What you should do: List every line of the items that contains the string "Peakposition", copying each such line in full. Matching is case-sensitive.

Material for this task:
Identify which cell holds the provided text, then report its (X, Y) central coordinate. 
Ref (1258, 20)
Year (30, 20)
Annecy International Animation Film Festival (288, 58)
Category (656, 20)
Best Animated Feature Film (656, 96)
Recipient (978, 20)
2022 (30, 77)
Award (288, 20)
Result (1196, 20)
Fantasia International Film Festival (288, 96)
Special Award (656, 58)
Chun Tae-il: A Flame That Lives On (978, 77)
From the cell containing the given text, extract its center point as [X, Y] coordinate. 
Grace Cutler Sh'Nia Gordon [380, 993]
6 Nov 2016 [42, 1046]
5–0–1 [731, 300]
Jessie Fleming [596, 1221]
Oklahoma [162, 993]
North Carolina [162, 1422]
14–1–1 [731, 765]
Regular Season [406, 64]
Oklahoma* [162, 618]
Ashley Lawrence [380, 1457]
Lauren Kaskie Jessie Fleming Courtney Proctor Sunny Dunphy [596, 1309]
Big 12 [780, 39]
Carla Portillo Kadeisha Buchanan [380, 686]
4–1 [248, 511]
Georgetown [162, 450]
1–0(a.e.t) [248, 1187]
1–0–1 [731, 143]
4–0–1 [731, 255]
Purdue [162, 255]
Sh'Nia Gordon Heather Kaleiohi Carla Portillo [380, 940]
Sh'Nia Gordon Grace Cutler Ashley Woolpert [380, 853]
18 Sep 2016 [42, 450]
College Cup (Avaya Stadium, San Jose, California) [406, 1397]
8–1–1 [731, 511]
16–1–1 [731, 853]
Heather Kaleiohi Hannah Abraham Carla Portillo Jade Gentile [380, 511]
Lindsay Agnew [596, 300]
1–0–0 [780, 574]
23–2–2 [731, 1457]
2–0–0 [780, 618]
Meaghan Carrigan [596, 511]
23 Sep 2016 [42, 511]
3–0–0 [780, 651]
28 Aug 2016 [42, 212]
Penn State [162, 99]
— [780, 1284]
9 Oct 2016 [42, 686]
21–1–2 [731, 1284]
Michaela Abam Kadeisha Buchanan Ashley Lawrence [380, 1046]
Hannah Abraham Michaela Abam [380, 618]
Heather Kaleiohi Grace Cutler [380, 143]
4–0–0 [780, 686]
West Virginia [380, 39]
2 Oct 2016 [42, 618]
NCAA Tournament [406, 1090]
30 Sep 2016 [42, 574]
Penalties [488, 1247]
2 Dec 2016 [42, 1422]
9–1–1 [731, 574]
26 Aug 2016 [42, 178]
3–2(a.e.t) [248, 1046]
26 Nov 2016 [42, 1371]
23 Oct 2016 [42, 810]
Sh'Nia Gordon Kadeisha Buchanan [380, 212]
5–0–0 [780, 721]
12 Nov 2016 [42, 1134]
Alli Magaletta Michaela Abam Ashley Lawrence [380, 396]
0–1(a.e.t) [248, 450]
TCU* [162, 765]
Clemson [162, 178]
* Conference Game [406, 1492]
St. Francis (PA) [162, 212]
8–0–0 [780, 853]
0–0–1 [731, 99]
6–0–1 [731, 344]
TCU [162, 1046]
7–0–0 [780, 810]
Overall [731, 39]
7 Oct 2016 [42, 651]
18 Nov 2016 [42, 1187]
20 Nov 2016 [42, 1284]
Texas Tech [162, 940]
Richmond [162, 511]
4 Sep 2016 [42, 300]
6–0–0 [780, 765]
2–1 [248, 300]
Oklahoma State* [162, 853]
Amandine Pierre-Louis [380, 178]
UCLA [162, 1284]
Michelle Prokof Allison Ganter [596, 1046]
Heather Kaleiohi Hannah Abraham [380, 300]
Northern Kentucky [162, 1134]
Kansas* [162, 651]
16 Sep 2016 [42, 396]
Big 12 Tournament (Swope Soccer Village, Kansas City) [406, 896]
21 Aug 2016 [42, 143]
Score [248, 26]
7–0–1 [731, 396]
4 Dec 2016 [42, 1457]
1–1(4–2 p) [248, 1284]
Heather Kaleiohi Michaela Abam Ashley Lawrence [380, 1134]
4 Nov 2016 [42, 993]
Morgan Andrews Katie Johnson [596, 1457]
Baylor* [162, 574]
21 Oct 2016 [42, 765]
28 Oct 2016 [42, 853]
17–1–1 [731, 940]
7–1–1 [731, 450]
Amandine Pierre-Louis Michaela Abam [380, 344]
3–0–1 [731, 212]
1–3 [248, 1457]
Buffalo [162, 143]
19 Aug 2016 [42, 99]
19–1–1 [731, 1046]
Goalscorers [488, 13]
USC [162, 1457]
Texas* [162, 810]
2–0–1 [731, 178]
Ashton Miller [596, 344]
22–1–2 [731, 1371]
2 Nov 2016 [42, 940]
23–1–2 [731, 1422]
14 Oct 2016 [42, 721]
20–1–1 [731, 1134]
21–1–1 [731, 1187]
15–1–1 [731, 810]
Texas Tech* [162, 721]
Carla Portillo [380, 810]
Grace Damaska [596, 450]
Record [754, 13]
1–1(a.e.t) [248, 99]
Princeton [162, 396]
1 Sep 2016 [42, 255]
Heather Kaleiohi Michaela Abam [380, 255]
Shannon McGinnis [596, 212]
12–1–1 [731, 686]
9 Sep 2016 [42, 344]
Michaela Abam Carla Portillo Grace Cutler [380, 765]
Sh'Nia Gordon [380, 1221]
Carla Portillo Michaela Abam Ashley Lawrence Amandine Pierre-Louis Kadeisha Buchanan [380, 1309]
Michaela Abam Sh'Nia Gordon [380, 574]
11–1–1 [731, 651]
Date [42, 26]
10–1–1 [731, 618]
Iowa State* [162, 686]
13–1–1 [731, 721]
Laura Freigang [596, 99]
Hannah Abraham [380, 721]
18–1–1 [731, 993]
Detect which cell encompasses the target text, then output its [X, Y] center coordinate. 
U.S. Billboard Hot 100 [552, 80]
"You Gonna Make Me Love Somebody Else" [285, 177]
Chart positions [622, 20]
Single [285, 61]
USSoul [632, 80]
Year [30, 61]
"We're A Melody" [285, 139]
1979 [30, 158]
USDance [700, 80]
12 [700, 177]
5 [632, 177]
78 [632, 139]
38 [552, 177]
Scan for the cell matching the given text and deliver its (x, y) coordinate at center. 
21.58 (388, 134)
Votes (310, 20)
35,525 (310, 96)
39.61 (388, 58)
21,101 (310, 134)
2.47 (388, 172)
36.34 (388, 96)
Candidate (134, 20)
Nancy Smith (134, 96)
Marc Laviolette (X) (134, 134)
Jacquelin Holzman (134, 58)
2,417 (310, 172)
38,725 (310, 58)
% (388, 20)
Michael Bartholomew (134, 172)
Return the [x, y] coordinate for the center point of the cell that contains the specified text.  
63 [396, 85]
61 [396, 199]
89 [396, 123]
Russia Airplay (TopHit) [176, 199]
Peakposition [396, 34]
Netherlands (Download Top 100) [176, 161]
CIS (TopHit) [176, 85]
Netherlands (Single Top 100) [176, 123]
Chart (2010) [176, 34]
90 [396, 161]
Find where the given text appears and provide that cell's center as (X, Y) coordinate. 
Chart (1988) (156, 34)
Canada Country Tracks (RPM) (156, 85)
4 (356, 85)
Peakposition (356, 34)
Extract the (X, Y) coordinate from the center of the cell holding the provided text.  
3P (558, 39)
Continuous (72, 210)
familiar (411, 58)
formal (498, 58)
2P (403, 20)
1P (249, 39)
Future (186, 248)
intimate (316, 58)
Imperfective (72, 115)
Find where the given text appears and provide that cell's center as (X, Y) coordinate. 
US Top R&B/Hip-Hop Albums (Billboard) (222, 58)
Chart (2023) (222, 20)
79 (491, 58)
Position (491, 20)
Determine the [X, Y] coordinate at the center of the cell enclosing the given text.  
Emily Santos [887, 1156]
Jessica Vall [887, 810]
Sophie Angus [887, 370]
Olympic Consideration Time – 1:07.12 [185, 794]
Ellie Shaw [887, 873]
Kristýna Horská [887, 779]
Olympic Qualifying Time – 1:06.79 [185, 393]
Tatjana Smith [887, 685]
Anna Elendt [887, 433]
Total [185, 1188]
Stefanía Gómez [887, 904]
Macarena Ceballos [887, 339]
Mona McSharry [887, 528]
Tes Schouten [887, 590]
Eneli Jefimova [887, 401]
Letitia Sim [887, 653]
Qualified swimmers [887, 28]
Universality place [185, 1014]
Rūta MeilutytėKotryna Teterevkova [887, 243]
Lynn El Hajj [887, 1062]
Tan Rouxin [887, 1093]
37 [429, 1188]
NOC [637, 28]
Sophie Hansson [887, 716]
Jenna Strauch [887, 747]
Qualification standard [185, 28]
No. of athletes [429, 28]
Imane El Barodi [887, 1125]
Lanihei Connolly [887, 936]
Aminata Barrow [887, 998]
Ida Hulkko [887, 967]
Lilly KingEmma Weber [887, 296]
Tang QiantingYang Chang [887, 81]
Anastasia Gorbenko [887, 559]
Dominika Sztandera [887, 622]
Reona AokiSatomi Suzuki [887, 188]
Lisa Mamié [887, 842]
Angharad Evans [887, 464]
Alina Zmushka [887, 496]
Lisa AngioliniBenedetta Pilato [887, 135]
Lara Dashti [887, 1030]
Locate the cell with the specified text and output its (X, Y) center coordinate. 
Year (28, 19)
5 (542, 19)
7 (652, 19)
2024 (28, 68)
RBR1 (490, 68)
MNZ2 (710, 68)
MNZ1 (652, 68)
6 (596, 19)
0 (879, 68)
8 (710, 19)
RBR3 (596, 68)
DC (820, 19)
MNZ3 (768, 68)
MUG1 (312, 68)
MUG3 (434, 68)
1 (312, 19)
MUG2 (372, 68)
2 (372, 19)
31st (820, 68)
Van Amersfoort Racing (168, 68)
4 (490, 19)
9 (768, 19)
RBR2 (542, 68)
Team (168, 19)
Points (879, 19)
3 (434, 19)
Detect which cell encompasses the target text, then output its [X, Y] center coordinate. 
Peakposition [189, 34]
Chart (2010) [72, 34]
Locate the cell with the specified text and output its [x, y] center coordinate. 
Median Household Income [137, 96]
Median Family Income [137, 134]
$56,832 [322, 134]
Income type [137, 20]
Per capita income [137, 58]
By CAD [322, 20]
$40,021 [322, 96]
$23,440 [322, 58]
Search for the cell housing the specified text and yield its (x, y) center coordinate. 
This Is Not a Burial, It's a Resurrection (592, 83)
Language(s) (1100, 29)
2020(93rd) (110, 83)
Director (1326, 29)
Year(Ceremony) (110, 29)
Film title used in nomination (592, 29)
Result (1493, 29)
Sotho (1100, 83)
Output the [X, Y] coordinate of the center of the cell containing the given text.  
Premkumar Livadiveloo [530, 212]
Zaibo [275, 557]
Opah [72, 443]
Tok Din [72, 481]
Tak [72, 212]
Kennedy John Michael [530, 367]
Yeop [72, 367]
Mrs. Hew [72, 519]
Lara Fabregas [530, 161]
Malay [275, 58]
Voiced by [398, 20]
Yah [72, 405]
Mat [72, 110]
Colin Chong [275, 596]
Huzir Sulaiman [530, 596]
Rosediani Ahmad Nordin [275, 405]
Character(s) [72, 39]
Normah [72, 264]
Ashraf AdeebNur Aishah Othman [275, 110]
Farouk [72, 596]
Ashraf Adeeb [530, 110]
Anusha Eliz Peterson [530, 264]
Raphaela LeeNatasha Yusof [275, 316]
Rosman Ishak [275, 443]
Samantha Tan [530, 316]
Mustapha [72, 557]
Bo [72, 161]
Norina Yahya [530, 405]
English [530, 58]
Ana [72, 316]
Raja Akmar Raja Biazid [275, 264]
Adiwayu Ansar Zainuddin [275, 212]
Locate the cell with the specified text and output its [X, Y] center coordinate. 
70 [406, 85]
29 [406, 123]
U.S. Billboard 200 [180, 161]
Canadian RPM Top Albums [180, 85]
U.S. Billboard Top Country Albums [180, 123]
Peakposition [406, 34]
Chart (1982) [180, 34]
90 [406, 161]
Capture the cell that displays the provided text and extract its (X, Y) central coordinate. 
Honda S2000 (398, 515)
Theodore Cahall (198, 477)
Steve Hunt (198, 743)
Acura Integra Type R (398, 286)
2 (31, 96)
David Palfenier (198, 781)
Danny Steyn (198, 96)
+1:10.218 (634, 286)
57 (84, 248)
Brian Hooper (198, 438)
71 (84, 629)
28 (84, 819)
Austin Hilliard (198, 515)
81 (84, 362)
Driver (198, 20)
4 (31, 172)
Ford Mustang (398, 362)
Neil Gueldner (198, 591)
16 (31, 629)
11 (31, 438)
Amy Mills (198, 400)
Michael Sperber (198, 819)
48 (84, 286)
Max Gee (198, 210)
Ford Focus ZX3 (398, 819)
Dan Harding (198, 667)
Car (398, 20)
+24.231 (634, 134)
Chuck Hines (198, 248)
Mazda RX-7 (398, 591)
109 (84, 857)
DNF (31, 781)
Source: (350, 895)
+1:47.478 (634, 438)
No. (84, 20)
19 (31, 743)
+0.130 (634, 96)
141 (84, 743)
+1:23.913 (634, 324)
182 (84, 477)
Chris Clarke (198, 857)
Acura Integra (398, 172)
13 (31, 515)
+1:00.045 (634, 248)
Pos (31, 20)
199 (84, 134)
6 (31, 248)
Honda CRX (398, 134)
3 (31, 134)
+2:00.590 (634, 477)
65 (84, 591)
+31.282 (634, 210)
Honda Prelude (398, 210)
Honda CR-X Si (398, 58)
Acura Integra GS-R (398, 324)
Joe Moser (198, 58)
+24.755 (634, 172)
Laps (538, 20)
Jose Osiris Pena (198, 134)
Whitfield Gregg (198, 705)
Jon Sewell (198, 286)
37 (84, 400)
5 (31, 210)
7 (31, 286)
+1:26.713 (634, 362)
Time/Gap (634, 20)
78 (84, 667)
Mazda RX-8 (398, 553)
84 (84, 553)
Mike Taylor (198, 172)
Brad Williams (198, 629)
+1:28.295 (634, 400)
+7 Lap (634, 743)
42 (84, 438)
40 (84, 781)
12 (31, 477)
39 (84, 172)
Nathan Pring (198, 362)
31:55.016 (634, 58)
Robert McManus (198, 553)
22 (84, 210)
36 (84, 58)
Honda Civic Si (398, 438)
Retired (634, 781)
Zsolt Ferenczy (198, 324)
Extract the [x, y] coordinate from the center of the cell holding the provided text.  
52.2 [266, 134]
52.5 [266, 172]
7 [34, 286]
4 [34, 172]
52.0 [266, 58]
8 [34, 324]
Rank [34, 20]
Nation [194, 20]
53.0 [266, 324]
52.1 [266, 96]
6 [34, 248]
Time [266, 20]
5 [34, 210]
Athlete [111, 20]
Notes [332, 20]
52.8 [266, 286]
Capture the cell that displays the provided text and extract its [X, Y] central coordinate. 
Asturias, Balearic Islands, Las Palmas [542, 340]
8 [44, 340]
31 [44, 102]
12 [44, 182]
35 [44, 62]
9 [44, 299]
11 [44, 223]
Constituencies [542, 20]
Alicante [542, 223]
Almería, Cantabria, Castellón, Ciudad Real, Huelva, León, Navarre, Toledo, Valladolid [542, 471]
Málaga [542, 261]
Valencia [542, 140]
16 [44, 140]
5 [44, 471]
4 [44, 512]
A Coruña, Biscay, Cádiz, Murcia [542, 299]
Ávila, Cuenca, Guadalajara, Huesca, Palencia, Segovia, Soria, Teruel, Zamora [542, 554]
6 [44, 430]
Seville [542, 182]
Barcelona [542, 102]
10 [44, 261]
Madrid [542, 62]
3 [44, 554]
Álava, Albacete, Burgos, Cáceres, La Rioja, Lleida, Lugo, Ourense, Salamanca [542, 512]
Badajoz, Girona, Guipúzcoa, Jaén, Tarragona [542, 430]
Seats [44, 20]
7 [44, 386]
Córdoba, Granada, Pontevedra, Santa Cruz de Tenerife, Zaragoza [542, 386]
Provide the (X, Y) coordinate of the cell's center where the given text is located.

The answer:
Peakposition [396, 34]
Peakposition (356, 34)
Peakposition [189, 34]
Peakposition [406, 34]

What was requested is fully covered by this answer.